• **EXERCISE INSTRUCTIONS**
Count the lines in the records below that contain the string "grace". Reply with the number alone.

• **MATERIAL SHOWN**

········

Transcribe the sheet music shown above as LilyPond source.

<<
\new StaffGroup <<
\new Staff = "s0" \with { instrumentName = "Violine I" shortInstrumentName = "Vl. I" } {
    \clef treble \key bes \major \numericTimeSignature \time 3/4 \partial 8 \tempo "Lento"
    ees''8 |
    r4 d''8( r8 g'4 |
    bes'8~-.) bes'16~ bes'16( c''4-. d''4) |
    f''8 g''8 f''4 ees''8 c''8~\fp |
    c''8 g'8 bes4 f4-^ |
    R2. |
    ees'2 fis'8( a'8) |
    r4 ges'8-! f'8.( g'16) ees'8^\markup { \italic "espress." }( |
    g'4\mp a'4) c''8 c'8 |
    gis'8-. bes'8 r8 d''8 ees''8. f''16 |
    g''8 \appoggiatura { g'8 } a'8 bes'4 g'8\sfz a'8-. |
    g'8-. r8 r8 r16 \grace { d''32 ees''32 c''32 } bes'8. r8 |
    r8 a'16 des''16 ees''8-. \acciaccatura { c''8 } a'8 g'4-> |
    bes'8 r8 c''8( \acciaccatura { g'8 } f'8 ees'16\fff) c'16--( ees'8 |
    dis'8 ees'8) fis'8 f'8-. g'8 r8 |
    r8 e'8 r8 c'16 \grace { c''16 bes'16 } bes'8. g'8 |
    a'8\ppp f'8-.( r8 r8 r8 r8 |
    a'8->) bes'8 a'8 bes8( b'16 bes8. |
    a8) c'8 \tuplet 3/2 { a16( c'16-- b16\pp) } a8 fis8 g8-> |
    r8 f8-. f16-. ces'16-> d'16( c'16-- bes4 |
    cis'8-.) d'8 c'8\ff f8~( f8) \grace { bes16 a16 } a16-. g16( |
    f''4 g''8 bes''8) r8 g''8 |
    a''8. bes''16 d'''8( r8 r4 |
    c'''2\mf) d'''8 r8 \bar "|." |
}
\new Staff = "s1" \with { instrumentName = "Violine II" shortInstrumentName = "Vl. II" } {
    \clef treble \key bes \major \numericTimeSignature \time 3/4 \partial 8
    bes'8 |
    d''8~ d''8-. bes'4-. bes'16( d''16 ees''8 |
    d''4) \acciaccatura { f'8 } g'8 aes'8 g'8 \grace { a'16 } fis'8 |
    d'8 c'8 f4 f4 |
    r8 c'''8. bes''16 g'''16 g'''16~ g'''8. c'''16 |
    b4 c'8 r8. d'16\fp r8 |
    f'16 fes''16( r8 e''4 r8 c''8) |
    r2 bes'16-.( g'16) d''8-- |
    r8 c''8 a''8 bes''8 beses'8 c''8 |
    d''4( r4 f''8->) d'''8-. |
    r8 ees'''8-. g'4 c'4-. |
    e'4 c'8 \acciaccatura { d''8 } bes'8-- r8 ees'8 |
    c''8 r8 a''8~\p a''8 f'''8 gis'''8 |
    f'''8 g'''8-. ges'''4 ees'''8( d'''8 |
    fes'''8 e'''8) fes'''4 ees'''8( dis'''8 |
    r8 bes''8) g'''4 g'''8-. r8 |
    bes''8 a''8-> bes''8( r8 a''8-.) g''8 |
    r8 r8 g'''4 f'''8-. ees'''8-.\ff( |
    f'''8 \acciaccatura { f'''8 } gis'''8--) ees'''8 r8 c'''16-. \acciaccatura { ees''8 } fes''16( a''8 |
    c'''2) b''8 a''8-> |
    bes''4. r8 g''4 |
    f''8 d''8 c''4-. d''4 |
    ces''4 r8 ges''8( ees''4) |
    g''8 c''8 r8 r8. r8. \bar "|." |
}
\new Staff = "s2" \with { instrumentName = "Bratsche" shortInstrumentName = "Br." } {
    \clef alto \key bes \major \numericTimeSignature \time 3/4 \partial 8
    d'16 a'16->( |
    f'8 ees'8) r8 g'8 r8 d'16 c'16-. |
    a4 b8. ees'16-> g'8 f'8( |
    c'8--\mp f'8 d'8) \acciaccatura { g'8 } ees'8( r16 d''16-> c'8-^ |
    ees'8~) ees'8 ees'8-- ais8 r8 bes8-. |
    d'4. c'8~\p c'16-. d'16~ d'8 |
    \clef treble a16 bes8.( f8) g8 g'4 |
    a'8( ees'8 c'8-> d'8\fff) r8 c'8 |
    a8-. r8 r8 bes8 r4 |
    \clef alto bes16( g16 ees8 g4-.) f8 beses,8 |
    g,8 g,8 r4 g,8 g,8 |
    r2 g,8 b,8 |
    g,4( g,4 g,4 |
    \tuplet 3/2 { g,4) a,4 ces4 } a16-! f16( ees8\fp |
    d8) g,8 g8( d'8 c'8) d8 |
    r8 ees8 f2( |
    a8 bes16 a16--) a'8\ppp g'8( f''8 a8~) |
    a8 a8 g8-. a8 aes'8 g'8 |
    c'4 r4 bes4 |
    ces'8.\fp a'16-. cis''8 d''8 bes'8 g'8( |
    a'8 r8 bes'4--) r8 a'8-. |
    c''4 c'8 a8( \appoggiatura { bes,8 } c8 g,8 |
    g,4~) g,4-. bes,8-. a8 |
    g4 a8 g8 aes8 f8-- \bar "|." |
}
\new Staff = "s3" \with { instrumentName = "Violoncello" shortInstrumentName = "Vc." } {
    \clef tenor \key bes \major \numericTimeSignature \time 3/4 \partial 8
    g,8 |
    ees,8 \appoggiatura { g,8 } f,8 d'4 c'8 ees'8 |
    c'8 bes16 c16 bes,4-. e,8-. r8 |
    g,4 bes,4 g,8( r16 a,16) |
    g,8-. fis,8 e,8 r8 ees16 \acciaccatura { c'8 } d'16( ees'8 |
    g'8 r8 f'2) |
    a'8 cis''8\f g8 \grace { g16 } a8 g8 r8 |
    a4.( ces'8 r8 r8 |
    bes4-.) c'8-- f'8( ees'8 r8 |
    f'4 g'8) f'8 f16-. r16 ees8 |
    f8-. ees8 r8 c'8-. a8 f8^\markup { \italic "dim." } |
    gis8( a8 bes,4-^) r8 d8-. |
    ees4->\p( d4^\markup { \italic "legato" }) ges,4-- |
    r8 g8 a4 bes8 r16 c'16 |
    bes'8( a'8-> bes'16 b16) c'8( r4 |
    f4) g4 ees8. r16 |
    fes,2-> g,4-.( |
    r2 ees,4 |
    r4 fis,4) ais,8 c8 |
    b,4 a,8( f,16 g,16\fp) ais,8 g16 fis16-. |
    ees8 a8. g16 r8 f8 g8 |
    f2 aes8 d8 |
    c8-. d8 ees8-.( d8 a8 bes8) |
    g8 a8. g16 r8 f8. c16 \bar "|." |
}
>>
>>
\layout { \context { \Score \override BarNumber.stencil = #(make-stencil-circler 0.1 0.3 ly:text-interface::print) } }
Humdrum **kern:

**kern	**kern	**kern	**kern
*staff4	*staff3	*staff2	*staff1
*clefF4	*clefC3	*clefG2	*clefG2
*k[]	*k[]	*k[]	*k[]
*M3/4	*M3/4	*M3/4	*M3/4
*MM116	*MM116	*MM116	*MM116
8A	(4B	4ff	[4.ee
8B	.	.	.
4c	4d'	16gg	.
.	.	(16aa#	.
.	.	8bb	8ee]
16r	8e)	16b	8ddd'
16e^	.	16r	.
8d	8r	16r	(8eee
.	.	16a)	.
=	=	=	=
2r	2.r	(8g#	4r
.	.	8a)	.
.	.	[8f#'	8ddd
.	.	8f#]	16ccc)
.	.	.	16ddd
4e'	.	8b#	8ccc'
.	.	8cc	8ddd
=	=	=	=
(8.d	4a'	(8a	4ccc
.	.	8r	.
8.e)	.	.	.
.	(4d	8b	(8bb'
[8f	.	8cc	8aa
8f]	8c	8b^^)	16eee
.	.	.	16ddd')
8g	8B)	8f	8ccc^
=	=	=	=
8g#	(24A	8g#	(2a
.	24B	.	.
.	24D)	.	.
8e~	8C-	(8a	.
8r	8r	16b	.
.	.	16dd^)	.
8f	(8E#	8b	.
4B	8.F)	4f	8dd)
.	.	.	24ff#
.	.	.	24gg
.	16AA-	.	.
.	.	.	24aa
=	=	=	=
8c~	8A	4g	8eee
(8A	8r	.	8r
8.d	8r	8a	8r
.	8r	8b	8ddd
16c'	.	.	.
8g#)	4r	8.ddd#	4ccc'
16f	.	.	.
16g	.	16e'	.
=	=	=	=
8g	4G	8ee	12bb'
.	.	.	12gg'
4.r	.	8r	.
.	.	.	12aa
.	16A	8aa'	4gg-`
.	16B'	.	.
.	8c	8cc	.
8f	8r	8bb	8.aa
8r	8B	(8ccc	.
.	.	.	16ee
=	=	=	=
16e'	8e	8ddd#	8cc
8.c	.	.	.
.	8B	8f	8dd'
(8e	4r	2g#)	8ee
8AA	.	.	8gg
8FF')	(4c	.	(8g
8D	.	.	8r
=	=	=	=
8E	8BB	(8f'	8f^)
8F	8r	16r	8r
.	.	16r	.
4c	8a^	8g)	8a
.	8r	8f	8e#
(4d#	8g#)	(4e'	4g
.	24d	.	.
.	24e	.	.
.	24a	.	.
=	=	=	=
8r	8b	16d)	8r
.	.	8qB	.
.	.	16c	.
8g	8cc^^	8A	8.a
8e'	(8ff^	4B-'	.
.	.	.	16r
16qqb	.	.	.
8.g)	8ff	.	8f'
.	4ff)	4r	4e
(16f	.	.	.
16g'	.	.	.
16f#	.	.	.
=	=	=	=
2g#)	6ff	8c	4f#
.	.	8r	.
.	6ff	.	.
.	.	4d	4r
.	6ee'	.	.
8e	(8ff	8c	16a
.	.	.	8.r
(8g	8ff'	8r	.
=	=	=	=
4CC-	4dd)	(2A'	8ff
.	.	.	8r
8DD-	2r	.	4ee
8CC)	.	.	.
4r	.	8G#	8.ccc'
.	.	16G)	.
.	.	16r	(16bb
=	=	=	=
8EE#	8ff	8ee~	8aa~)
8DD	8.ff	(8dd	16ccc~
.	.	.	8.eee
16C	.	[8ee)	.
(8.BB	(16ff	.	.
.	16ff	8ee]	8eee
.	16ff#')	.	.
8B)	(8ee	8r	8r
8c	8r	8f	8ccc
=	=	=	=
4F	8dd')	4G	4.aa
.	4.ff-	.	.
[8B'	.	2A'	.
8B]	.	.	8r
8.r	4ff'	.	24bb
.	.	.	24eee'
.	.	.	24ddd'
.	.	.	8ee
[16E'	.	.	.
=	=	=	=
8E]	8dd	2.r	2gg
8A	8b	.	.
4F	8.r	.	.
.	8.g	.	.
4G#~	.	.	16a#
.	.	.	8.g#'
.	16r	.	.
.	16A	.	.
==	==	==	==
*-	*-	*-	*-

········

• **ANSWER IN FULL**
5